Work to complete — Copy out every line of the data where the word "plus" is found.

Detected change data

━━━━━━━━━━━━━━━━━━━━

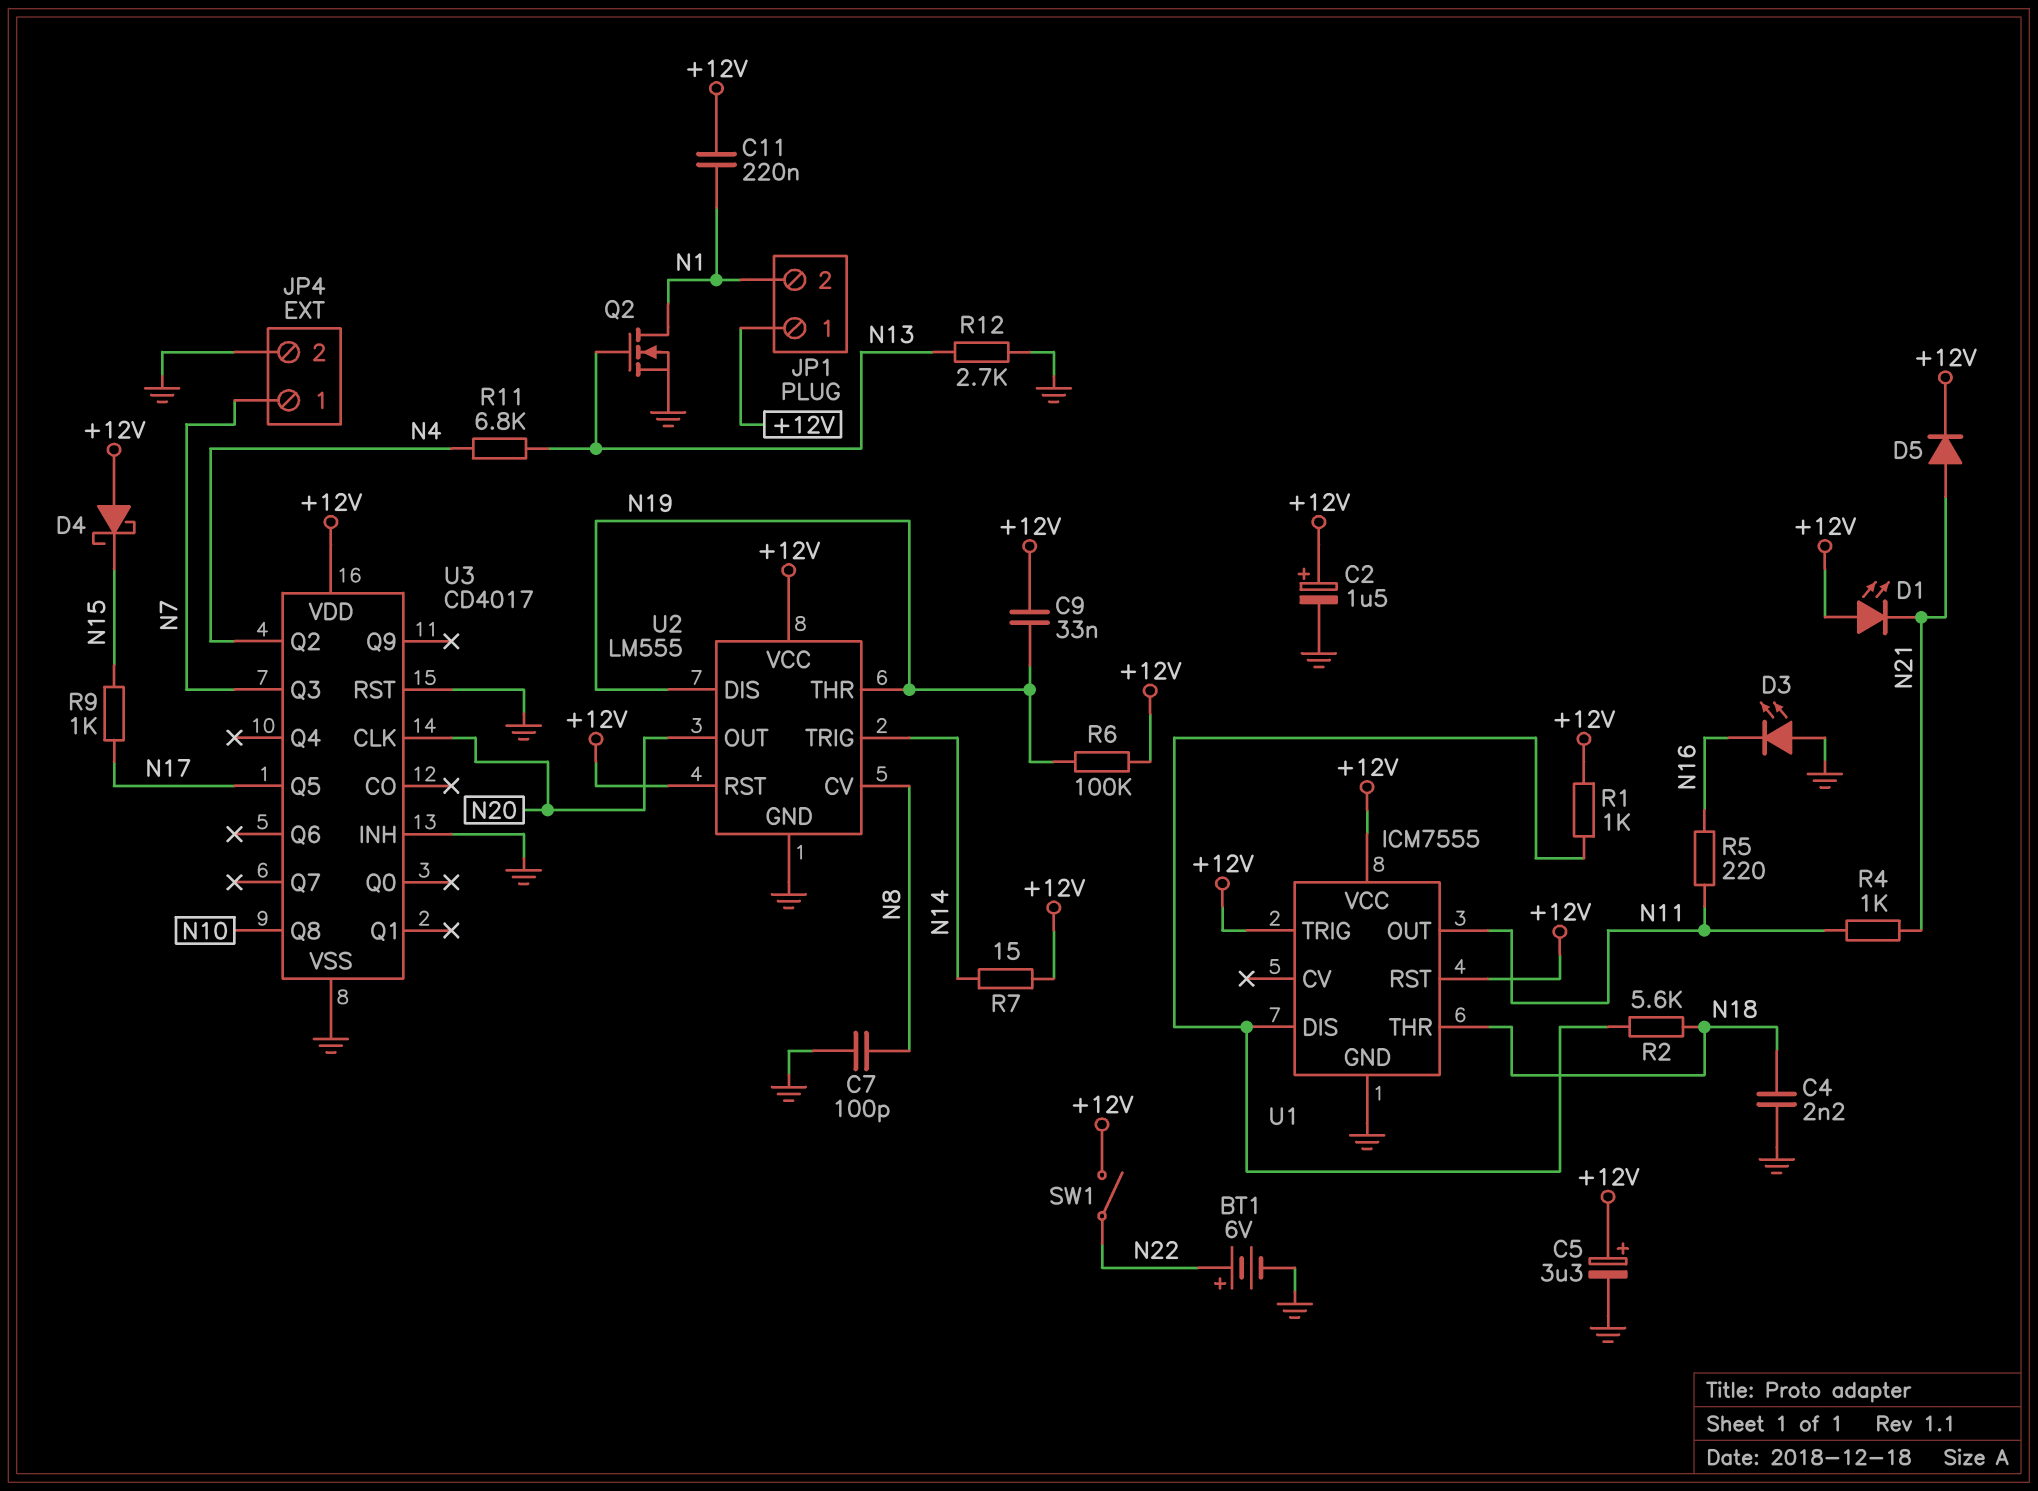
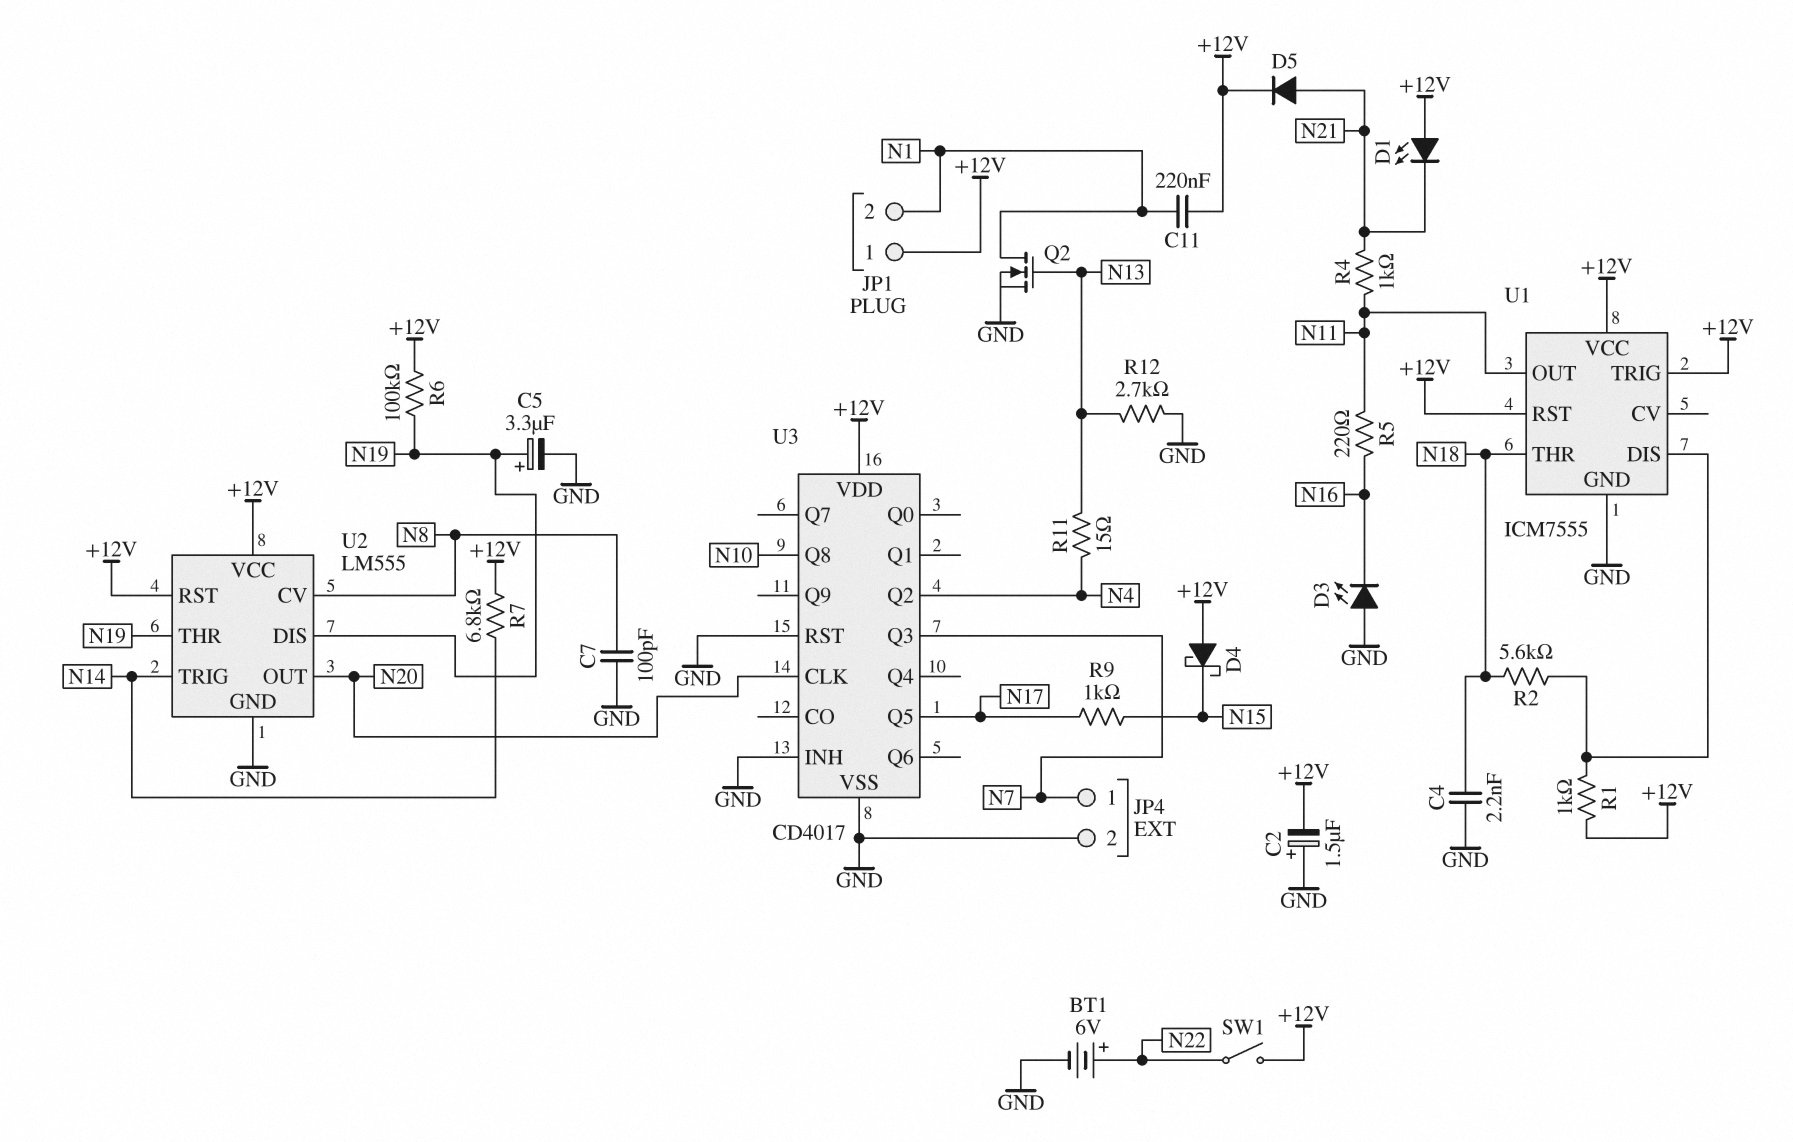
C2: 1.5uF (plus +12V, minus GND) -> 1.5uF (plus GND, minus +12V)
C5: 3.3uF (plus +12V, minus GND) -> 3.3uF (plus N19, minus GND)
C9: 33nF (+12V, N19) -> none
R7: 15 (+12V, N14) -> 6.8k (+12V, N14)
R11: 6.8k (N4, N13) -> 15 (N4, N13)

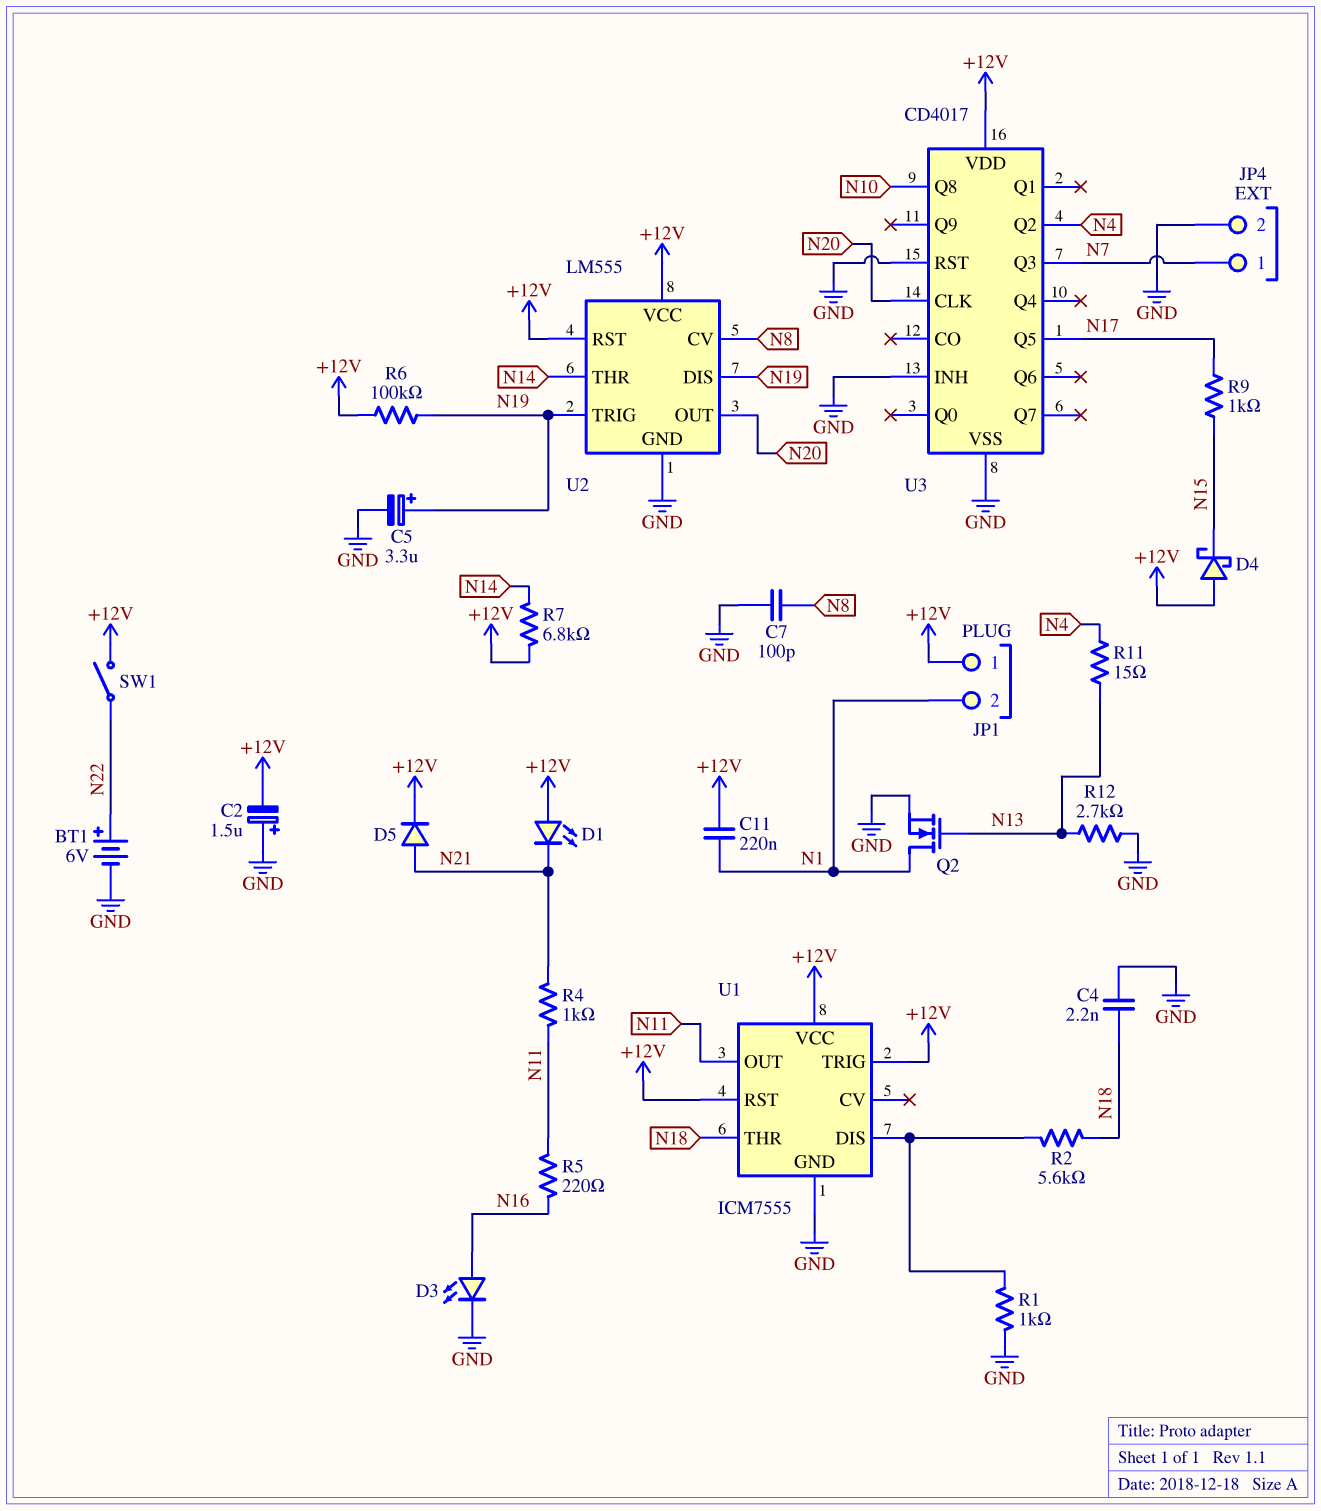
D3: LED (A GND, K N16) -> LED (A N16, K GND)
R1: 1k (+12V, U1/DIS) -> 1k (GND, U1/DIS)
U2 pin THR: N19 -> N14
U2 pin TRIG: N14 -> N19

━━━━━━━━━━━━━━━━━━━━

Exercise solution —
C2: 1.5uF (plus +12V, minus GND) -> 1.5uF (plus GND, minus +12V)
C5: 3.3uF (plus +12V, minus GND) -> 3.3uF (plus N19, minus GND)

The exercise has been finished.